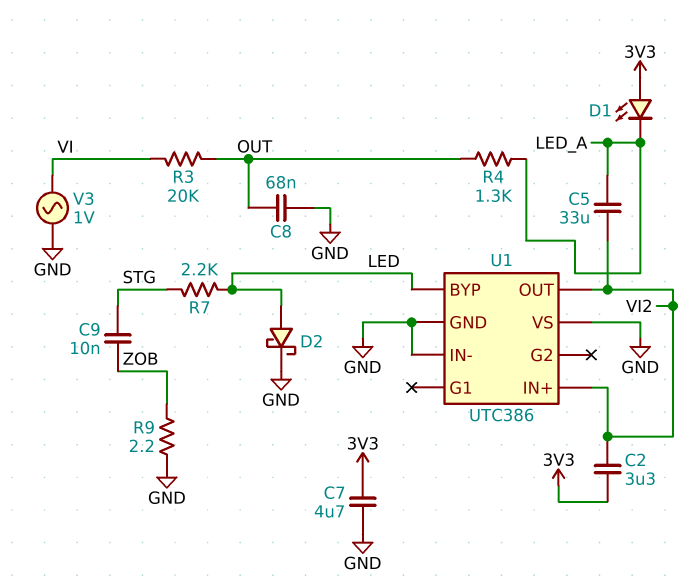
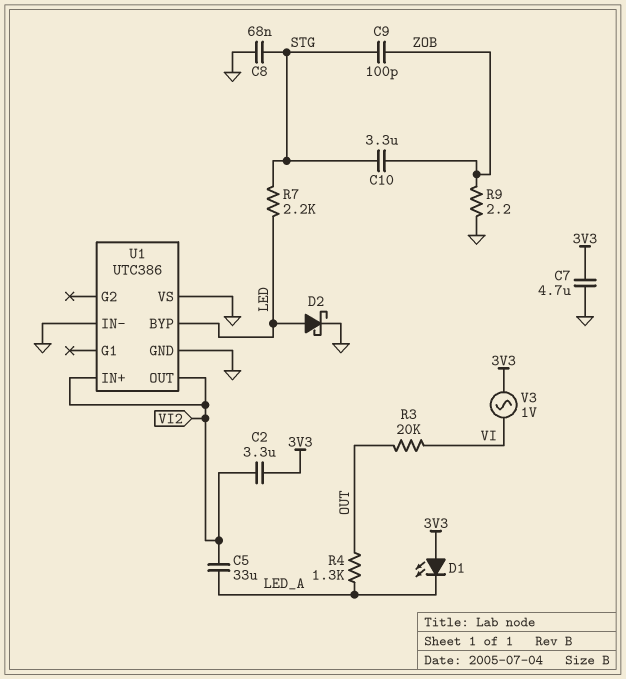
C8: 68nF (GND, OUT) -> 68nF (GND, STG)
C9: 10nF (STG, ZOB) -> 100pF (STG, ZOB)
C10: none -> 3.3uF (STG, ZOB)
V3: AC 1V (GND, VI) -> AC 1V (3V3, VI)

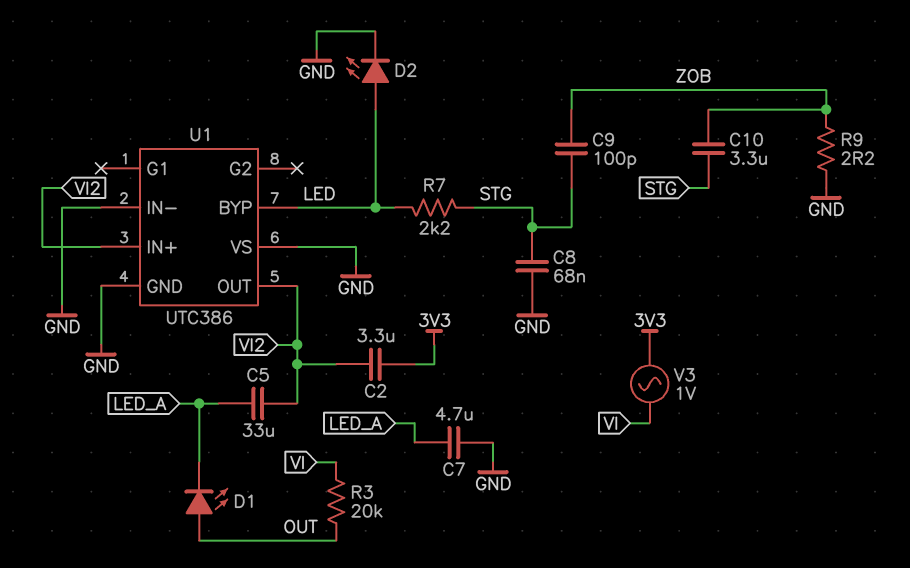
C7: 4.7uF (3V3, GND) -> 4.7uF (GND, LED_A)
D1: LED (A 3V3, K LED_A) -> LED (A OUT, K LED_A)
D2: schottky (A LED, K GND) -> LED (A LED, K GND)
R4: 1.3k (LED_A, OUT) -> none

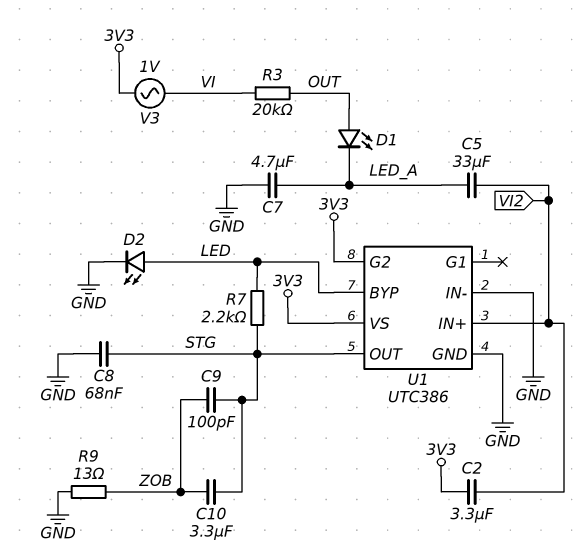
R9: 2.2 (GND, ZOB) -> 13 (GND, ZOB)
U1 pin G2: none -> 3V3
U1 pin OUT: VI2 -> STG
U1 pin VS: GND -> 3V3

**WORK ORDER**
All lines that contain the word "none" should be copied from the listing.

**WRITTEN SOLUTION**
C10: none -> 3.3uF (STG, ZOB)
R4: 1.3k (LED_A, OUT) -> none
U1 pin G2: none -> 3V3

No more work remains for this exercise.